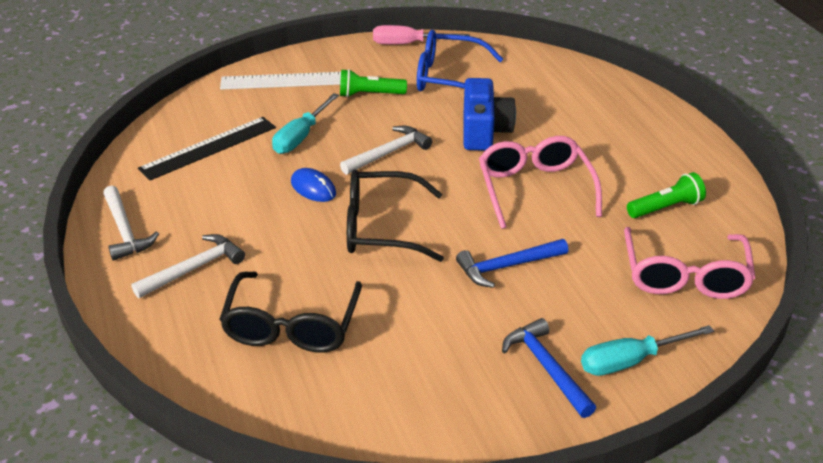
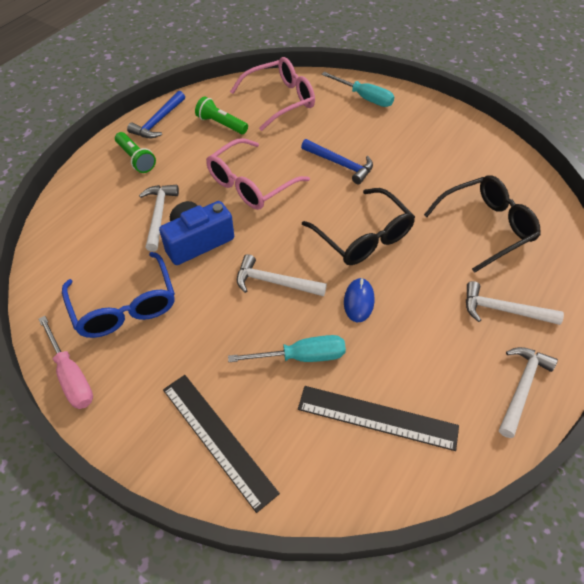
camera: 125 degrees left, 15 degrees up
(286, 81) = (218, 439): white ruler -> black ruler
(369, 94) = (195, 349): green flashlight -> green flashlight (136, 159)
(542, 122) = (159, 215): none -> white hammer
(546, 367) = (399, 121): blue hammer -> blue hammer (158, 121)

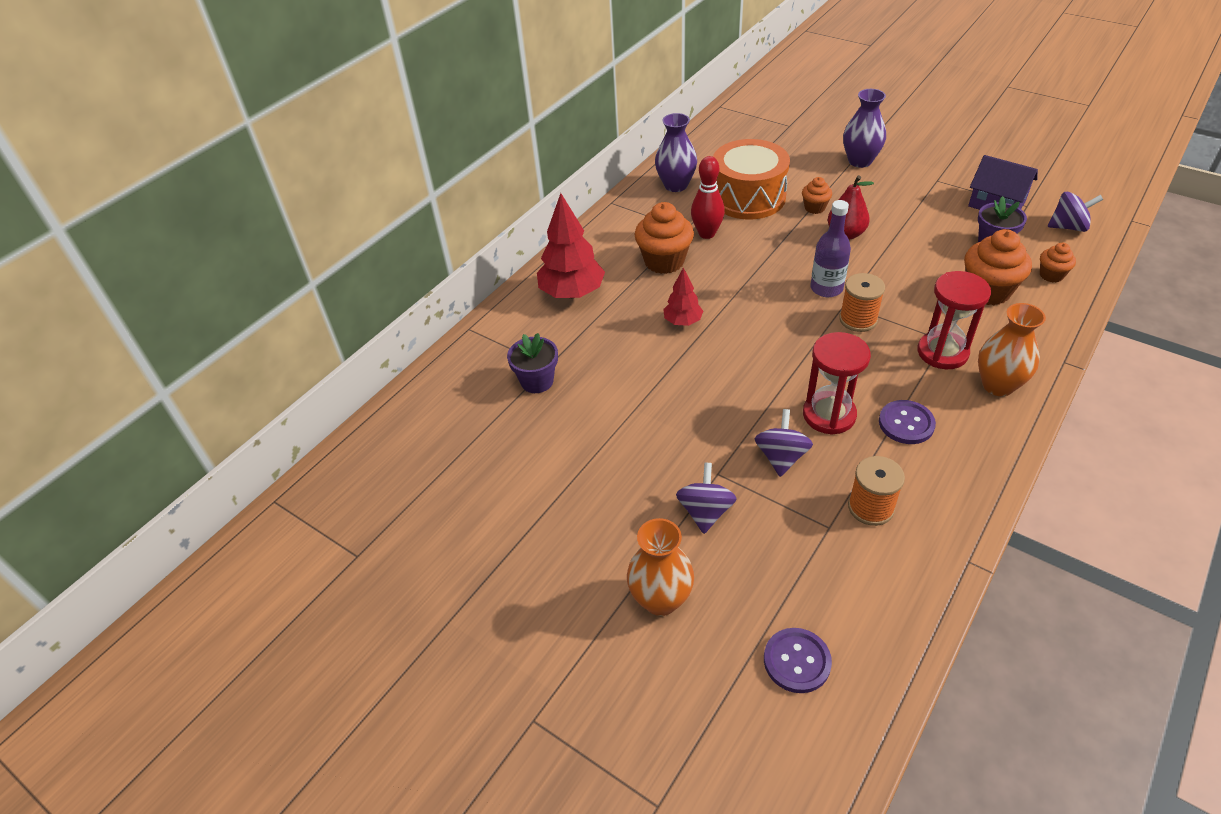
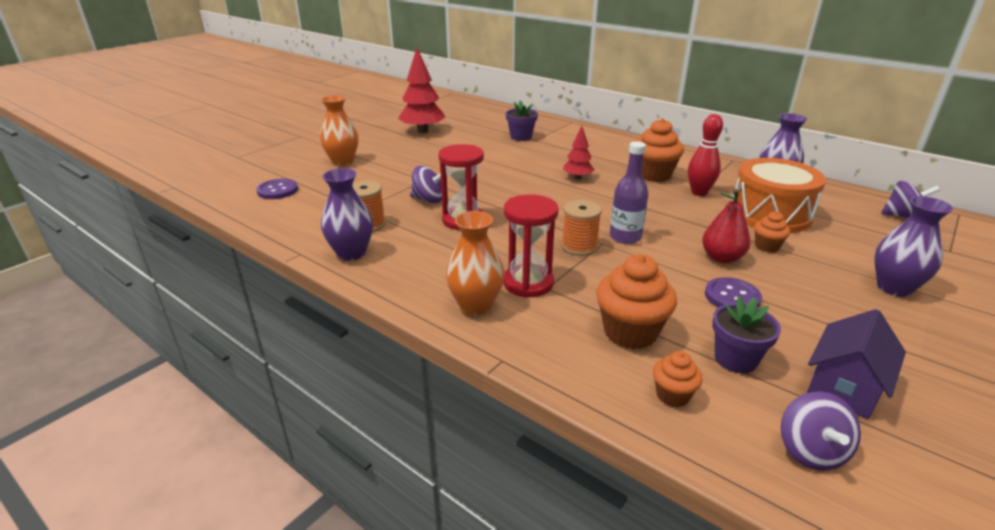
camera: 90 degrees right, 15 degrees down
(572, 293) = (609, 146): red tree -> red tree (422, 131)
(705, 512) = (395, 175): purple spinning top -> purple spinning top (902, 216)
(906, 423) = (443, 250): purple button -> purple button (732, 297)
(946, 507) = (351, 253): none -> purple vase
******
▶ **Exercise goal**:
Leave out the pictures and return every record word for word.

▶ **The answer**:
camera: 125 degrees left, 15 degrees up
(286, 81) = (218, 439): white ruler -> black ruler
(369, 94) = (195, 349): green flashlight -> green flashlight (136, 159)
(542, 122) = (159, 215): none -> white hammer
(546, 367) = (399, 121): blue hammer -> blue hammer (158, 121)

camera: 90 degrees right, 15 degrees down
(572, 293) = (609, 146): red tree -> red tree (422, 131)
(705, 512) = (395, 175): purple spinning top -> purple spinning top (902, 216)
(906, 423) = (443, 250): purple button -> purple button (732, 297)
(946, 507) = (351, 253): none -> purple vase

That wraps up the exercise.